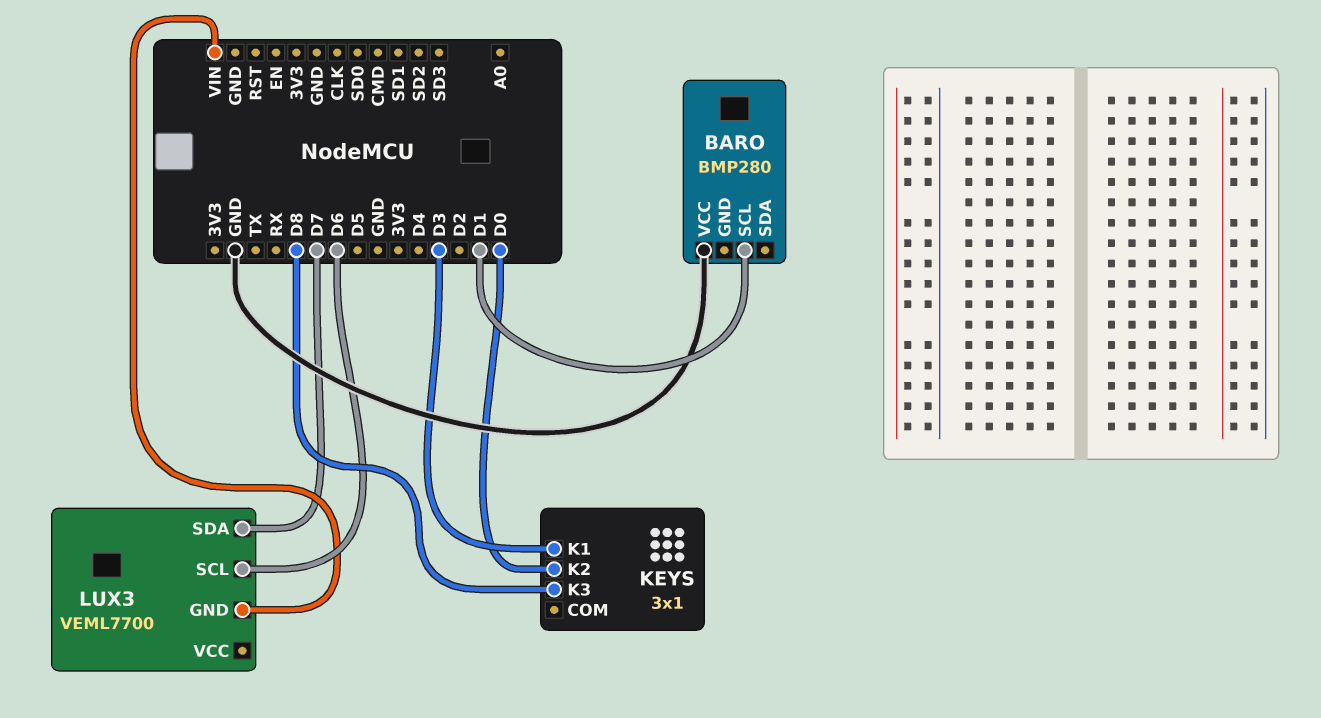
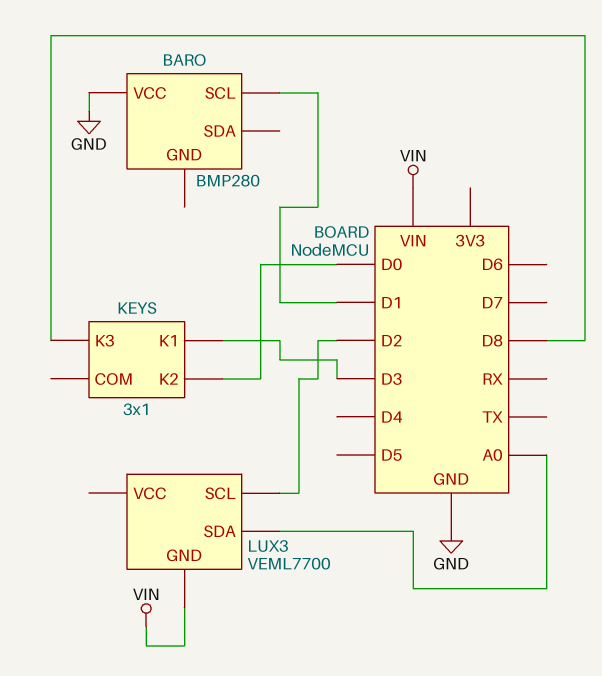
LUX3 pin SCL: D6 -> D2
LUX3 pin SDA: D7 -> A0

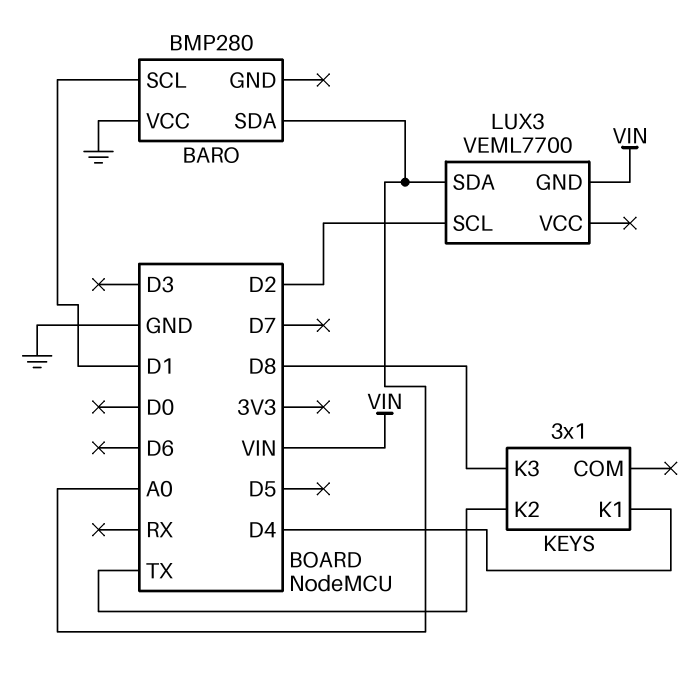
BARO pin SDA: none -> A0
KEYS pin K1: D3 -> D4
KEYS pin K2: D0 -> TX

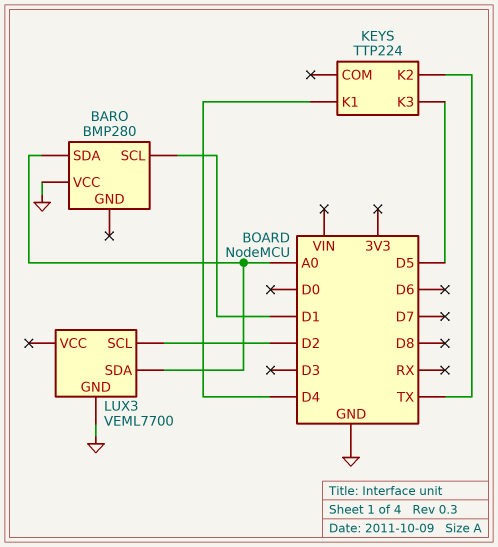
KEYS: 3x1 -> TTP224
KEYS pin K3: D8 -> D5
LUX3 pin GND: VIN -> GND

────────

With the pictures left out, output exactly the lines from the one with "KEYS pin K1: D3 -> D4" through the end of the listing above, both ends included.

# Exercise output
KEYS pin K1: D3 -> D4
KEYS pin K2: D0 -> TX

KEYS: 3x1 -> TTP224
KEYS pin K3: D8 -> D5
LUX3 pin GND: VIN -> GND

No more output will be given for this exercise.